(Exercise input)
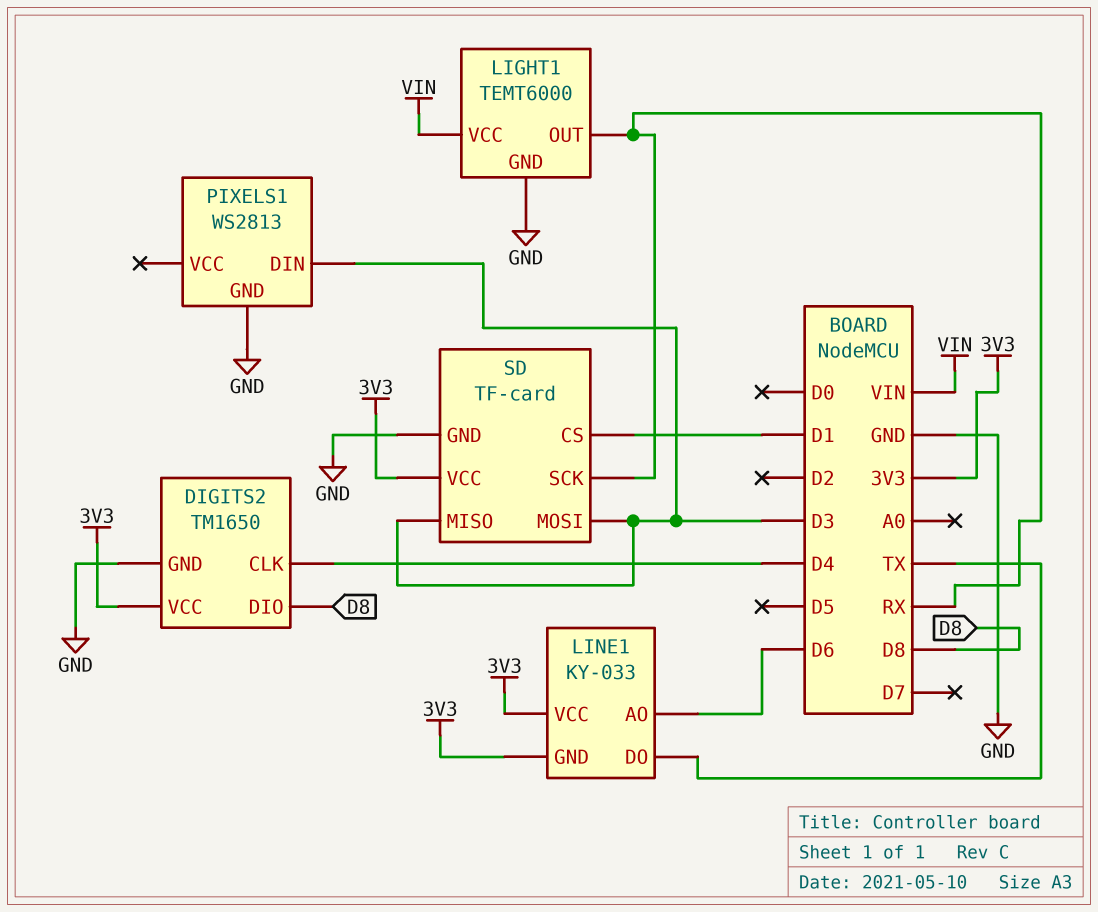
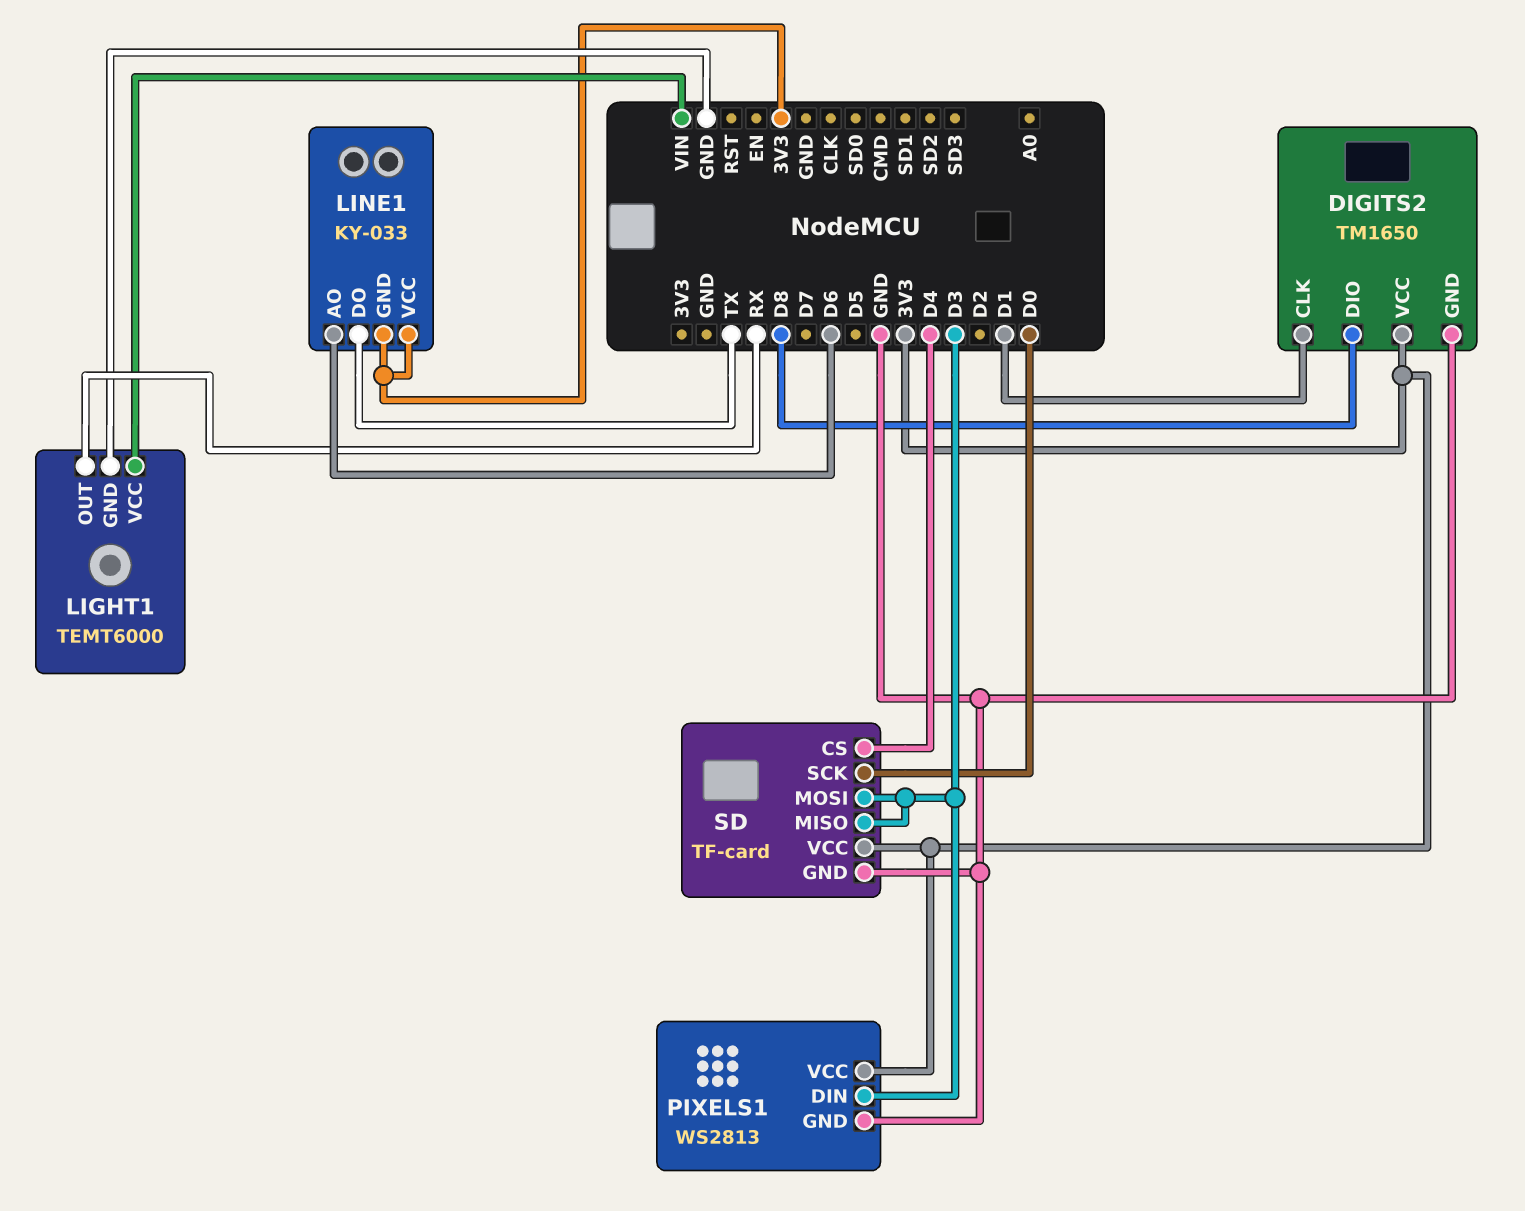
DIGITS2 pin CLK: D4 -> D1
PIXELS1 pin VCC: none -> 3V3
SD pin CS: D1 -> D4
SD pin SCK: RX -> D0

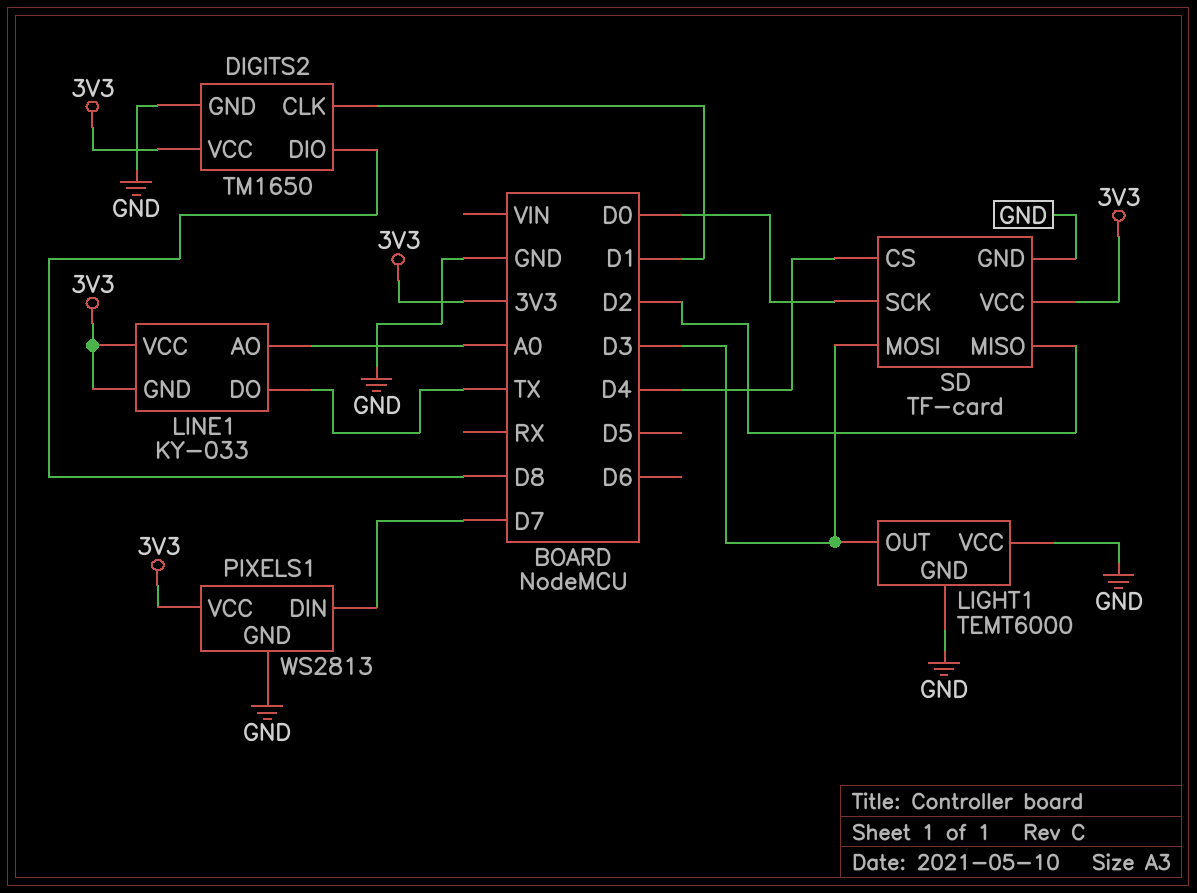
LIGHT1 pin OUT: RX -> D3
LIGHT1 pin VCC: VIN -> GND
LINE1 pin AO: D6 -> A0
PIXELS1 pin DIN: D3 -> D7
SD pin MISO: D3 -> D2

(What you need to do) Take the line containing "LIGHT1 pin OUT: RX -> D3" and each line after it up to the last line of the listing, and print them exactly.

(Answer space)
LIGHT1 pin OUT: RX -> D3
LIGHT1 pin VCC: VIN -> GND
LINE1 pin AO: D6 -> A0
PIXELS1 pin DIN: D3 -> D7
SD pin MISO: D3 -> D2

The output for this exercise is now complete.